##### Data to examine #####

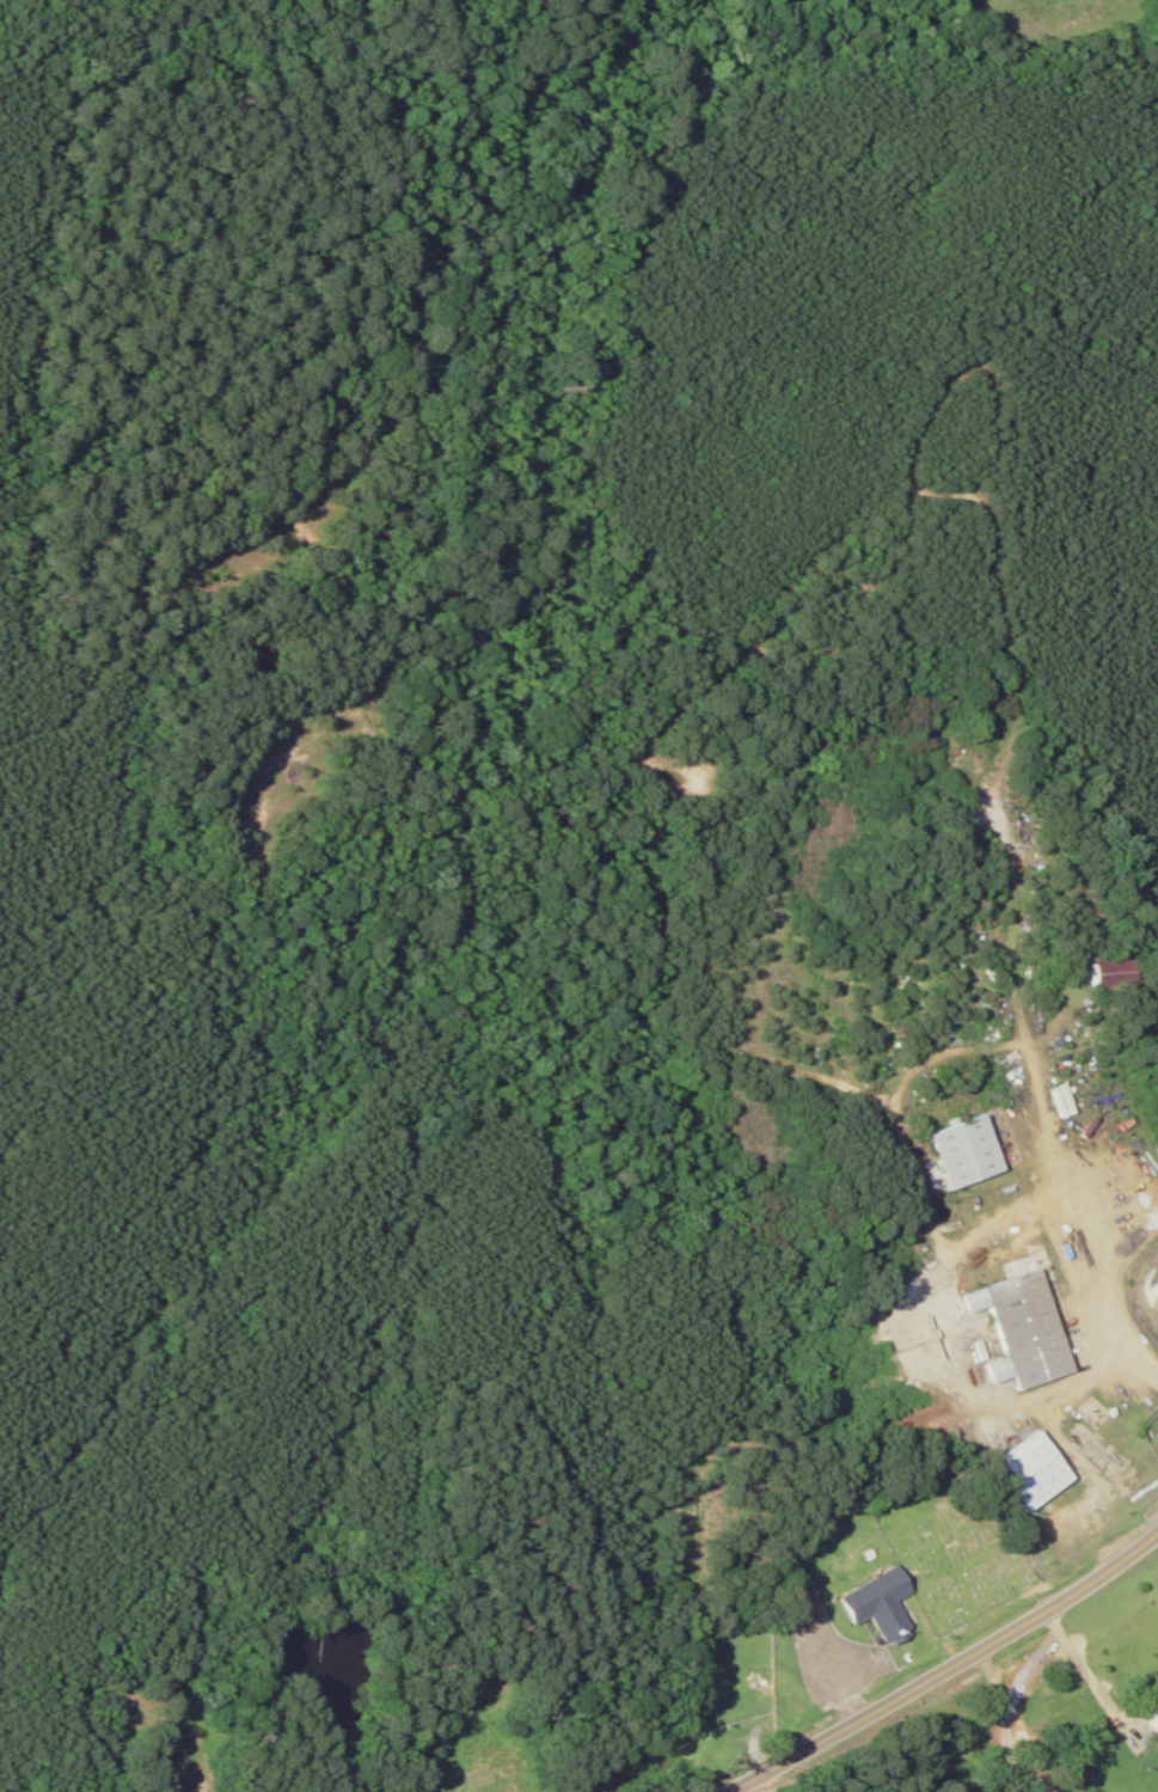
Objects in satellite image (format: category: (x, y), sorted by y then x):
building: (1100, 970)
building: (959, 1152)
building: (1155, 1286)
building: (1019, 1324)
building: (1028, 1472)
building: (795, 1551)
building: (868, 1605)
road: (947, 1664)
building: (1148, 1722)
building: (178, 1730)
building: (479, 1774)

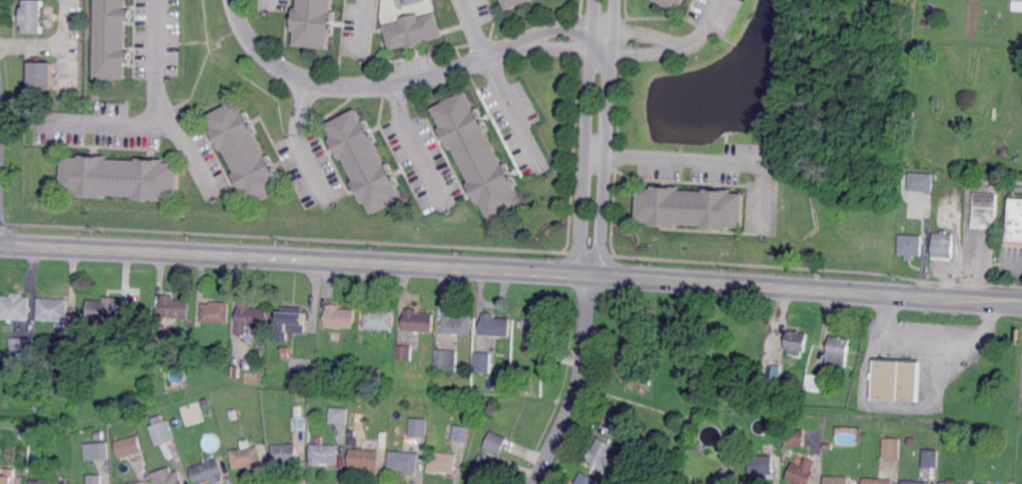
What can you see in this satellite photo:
building: (512, 2)
building: (674, 3)
road: (265, 4)
building: (1017, 6)
building: (34, 16)
building: (313, 22)
building: (926, 23)
building: (935, 24)
road: (365, 28)
building: (412, 29)
road: (700, 31)
building: (111, 38)
road: (665, 44)
road: (50, 45)
building: (42, 75)
road: (502, 84)
road: (361, 85)
road: (156, 106)
road: (105, 124)
road: (299, 144)
road: (417, 147)
building: (244, 151)
building: (477, 155)
road: (710, 158)
building: (363, 160)
building: (121, 176)
building: (921, 182)
building: (691, 206)
building: (986, 207)
building: (1015, 220)
building: (943, 245)
building: (911, 246)
road: (1018, 267)
road: (511, 269)
road: (588, 273)
building: (175, 307)
building: (15, 308)
building: (54, 309)
building: (105, 311)
building: (216, 312)
building: (340, 316)
building: (250, 319)
building: (379, 319)
building: (290, 321)
building: (418, 321)
building: (457, 323)
building: (187, 325)
building: (496, 325)
building: (537, 334)
road: (912, 335)
building: (796, 342)
building: (632, 346)
building: (23, 348)
building: (225, 348)
building: (64, 350)
building: (839, 351)
building: (285, 352)
building: (405, 352)
building: (121, 357)
building: (445, 359)
building: (671, 359)
building: (481, 363)
building: (301, 368)
building: (321, 369)
building: (234, 370)
building: (775, 372)
building: (896, 380)
building: (817, 382)
road: (578, 383)
road: (912, 407)
building: (234, 412)
building: (465, 412)
building: (211, 415)
building: (337, 415)
building: (615, 419)
building: (483, 420)
building: (212, 423)
building: (298, 423)
building: (790, 423)
building: (781, 424)
building: (417, 428)
building: (161, 431)
building: (457, 432)
building: (25, 434)
building: (98, 436)
building: (795, 437)
building: (496, 440)
building: (912, 441)
building: (128, 444)
building: (637, 445)
building: (828, 445)
building: (892, 446)
building: (100, 451)
building: (600, 452)
building: (323, 453)
building: (285, 454)
building: (247, 456)
building: (929, 457)
building: (365, 459)
building: (404, 462)
building: (442, 462)
building: (762, 464)
building: (484, 470)
building: (209, 472)
building: (802, 472)
building: (167, 476)
building: (614, 476)
building: (8, 477)
building: (723, 478)
building: (93, 479)
building: (586, 479)
building: (690, 480)
building: (838, 480)
building: (876, 481)
building: (949, 481)
building: (45, 482)
building: (914, 482)
building: (138, 483)
building: (985, 483)

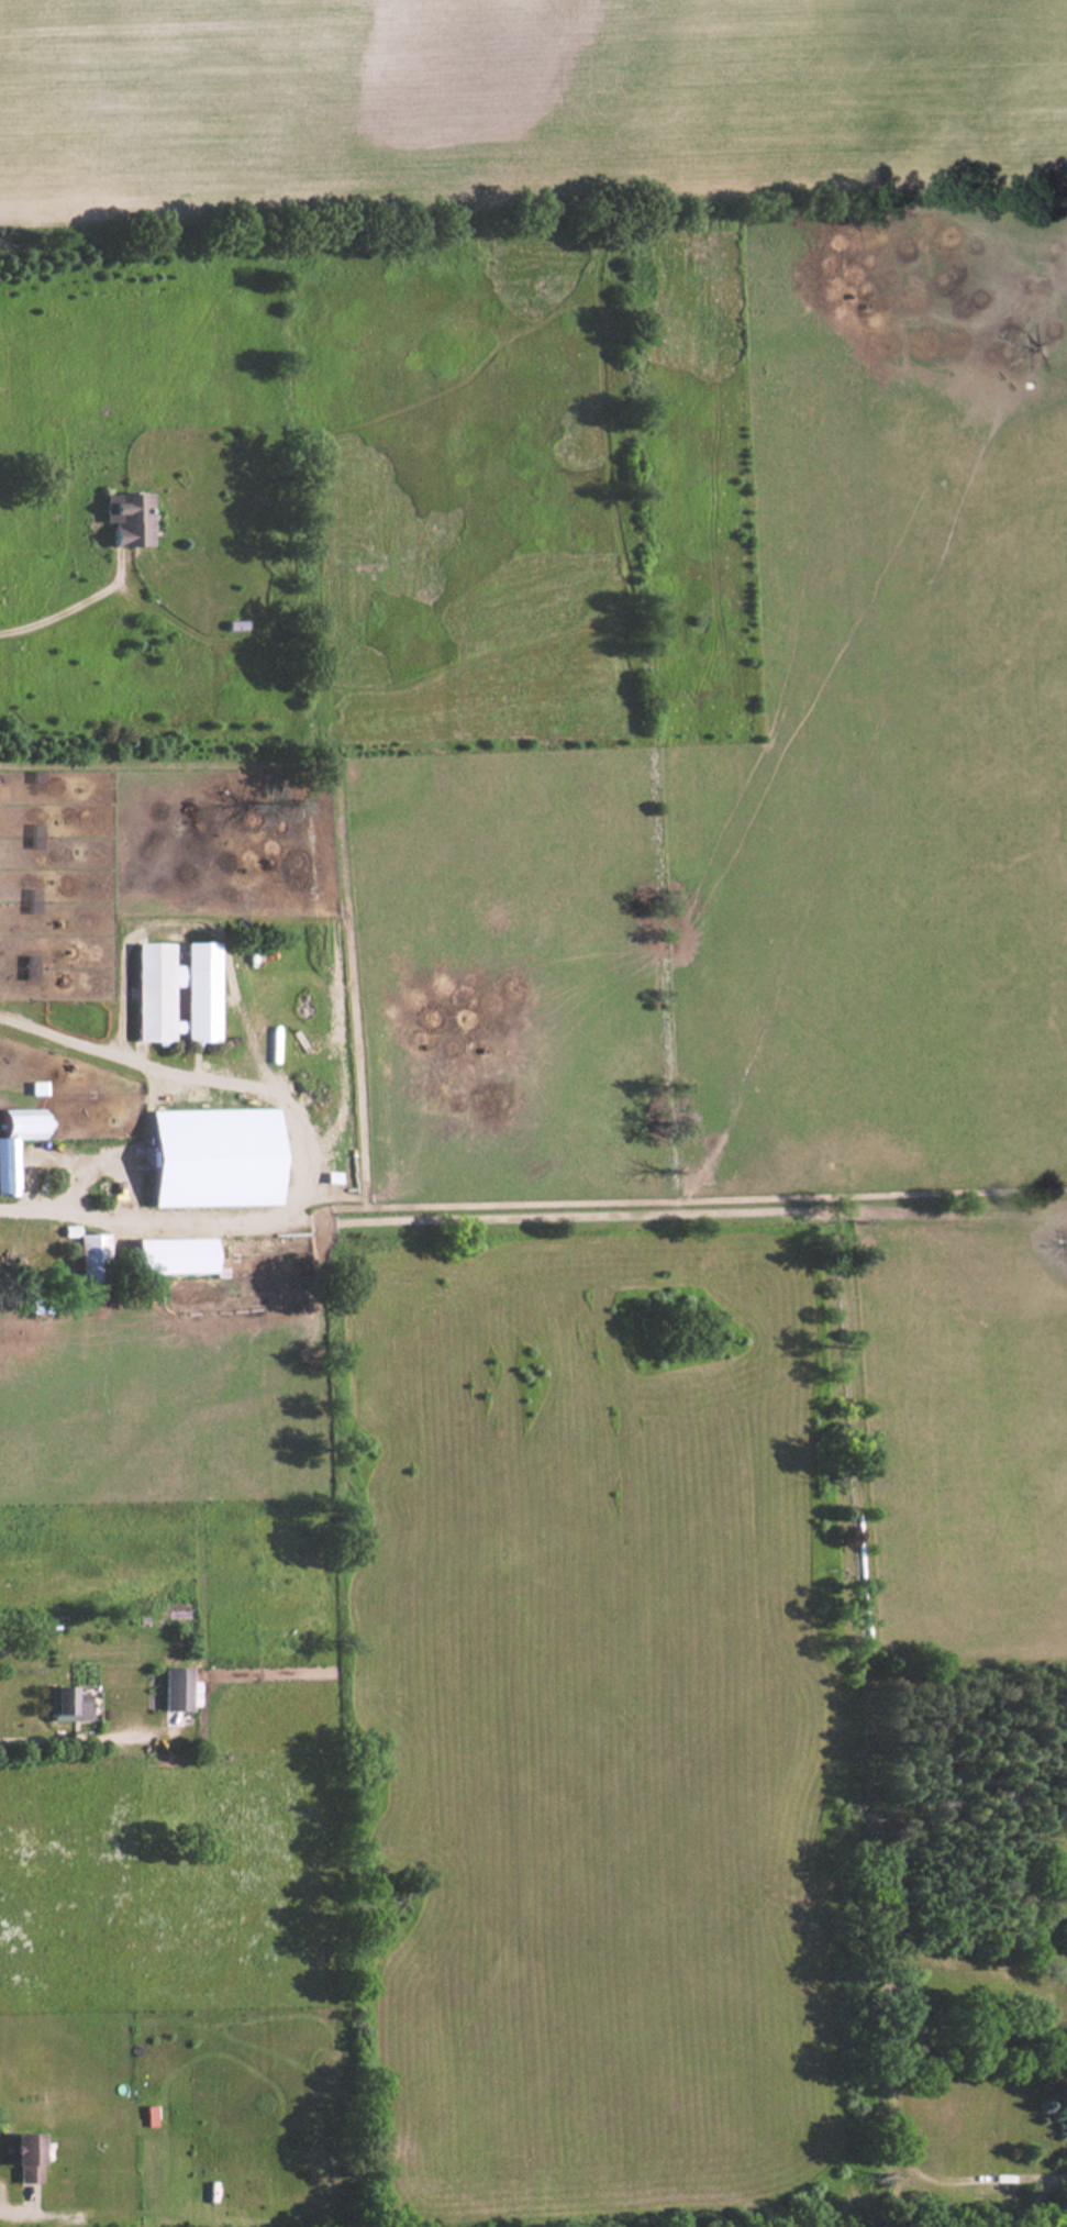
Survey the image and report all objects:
building: (130, 517)
road: (61, 611)
building: (177, 992)
building: (17, 1142)
road: (128, 1154)
road: (315, 1158)
building: (169, 1253)
building: (95, 1256)
building: (176, 1687)
building: (68, 1700)
road: (74, 1732)
building: (19, 2154)
road: (19, 2211)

#####

## About this exercise
Count the lines in the data where "satellite" occurs. Report the number only.

## Answer for this exercise
2